Would you repeat the data below exactly, taking out the images?
◆ ◆ ◆ ◆ ◆
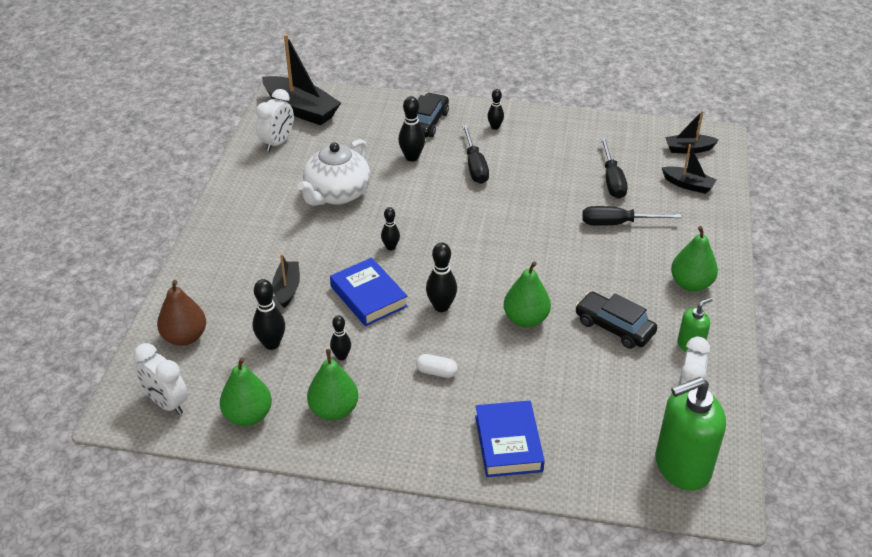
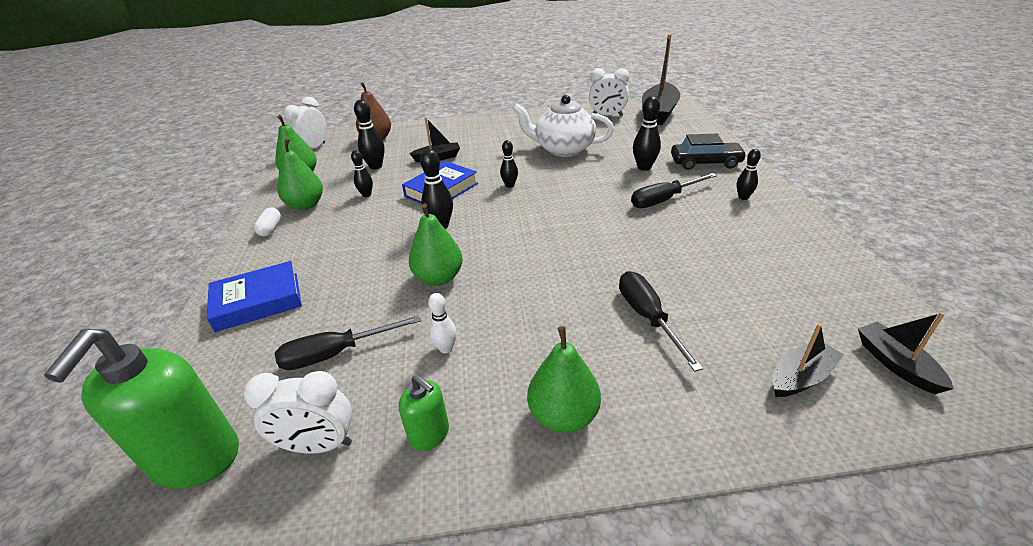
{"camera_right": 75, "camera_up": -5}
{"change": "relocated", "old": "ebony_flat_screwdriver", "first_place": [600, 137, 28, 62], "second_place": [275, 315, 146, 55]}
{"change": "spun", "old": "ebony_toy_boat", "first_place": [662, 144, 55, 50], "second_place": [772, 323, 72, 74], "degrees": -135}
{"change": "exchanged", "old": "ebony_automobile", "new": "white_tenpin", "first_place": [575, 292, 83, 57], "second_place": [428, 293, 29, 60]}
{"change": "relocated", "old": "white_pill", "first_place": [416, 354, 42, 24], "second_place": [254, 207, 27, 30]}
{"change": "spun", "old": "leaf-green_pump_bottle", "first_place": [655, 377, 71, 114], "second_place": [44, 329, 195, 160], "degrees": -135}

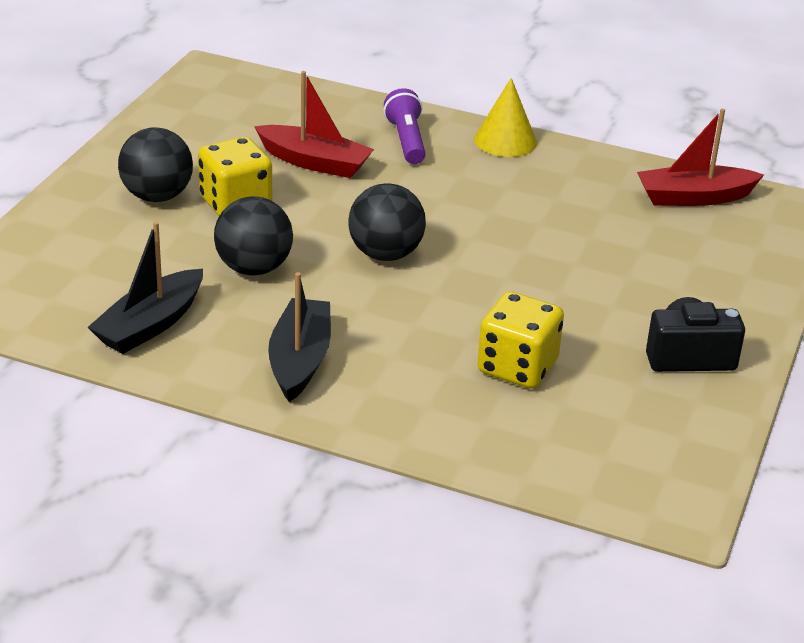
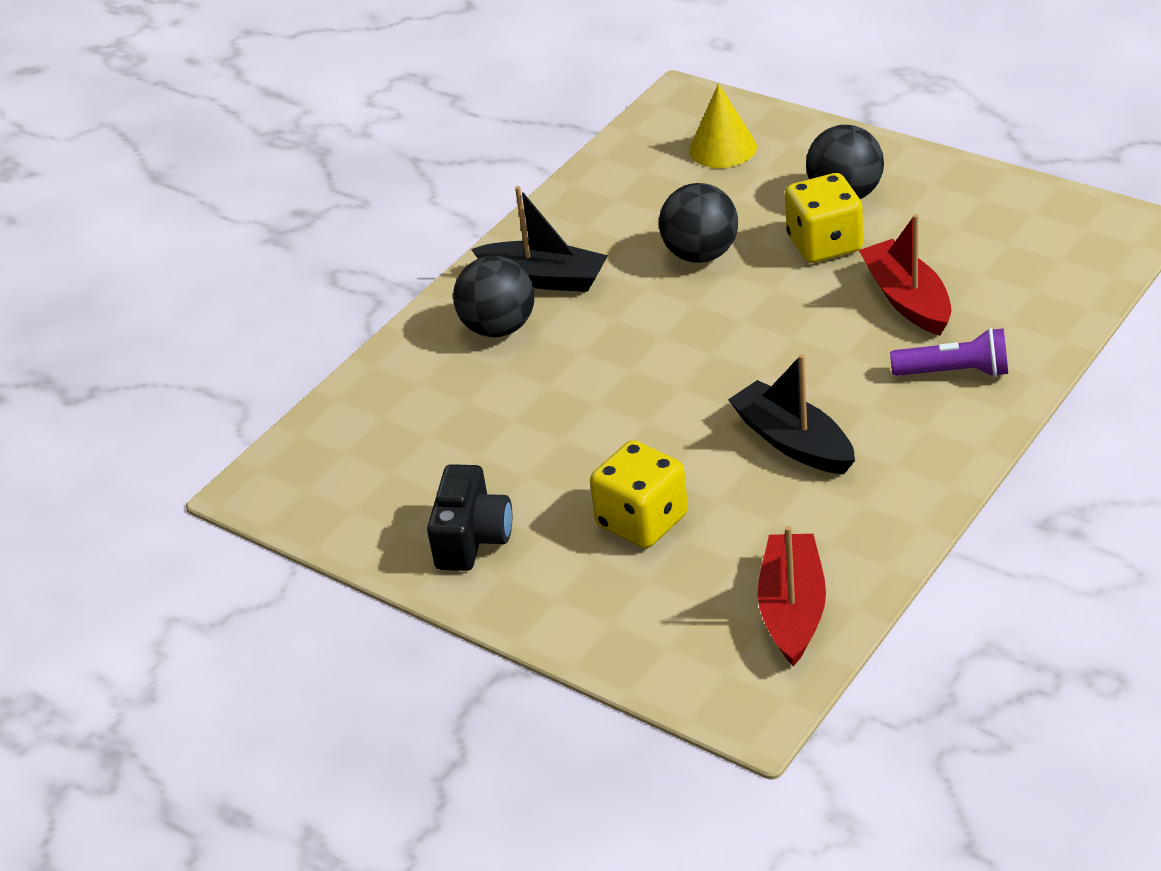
{"camera_right": 110, "camera_up": 5}
{"change": "spun", "old": "scarlet_toy_boat", "first_place": [254, 71, 120, 107], "second_place": [859, 214, 92, 122], "degrees": 120}
{"change": "relocated", "old": "bright_yellow_solid_cone", "first_place": [474, 78, 63, 79], "second_place": [689, 84, 68, 84]}
{"change": "relocated", "old": "ebony_play_ball", "first_place": [348, 184, 78, 77], "second_place": [453, 256, 81, 81]}
{"change": "relocated", "old": "ebony_toy_boat", "first_place": [87, 222, 116, 132], "second_place": [728, 354, 127, 120]}
{"change": "relocated", "old": "bright_yellow_dice", "first_place": [477, 291, 87, 98], "second_place": [590, 440, 98, 108]}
◆ ◆ ◆ ◆ ◆
**Answer for the task**
{"camera_right": 75, "camera_up": -5}
{"change": "relocated", "old": "ebony_flat_screwdriver", "first_place": [600, 137, 28, 62], "second_place": [275, 315, 146, 55]}
{"change": "spun", "old": "ebony_toy_boat", "first_place": [662, 144, 55, 50], "second_place": [772, 323, 72, 74], "degrees": -135}
{"change": "exchanged", "old": "ebony_automobile", "new": "white_tenpin", "first_place": [575, 292, 83, 57], "second_place": [428, 293, 29, 60]}
{"change": "relocated", "old": "white_pill", "first_place": [416, 354, 42, 24], "second_place": [254, 207, 27, 30]}
{"change": "spun", "old": "leaf-green_pump_bottle", "first_place": [655, 377, 71, 114], "second_place": [44, 329, 195, 160], "degrees": -135}

{"camera_right": 110, "camera_up": 5}
{"change": "spun", "old": "scarlet_toy_boat", "first_place": [254, 71, 120, 107], "second_place": [859, 214, 92, 122], "degrees": 120}
{"change": "relocated", "old": "bright_yellow_solid_cone", "first_place": [474, 78, 63, 79], "second_place": [689, 84, 68, 84]}
{"change": "relocated", "old": "ebony_play_ball", "first_place": [348, 184, 78, 77], "second_place": [453, 256, 81, 81]}
{"change": "relocated", "old": "ebony_toy_boat", "first_place": [87, 222, 116, 132], "second_place": [728, 354, 127, 120]}
{"change": "relocated", "old": "bright_yellow_dice", "first_place": [477, 291, 87, 98], "second_place": [590, 440, 98, 108]}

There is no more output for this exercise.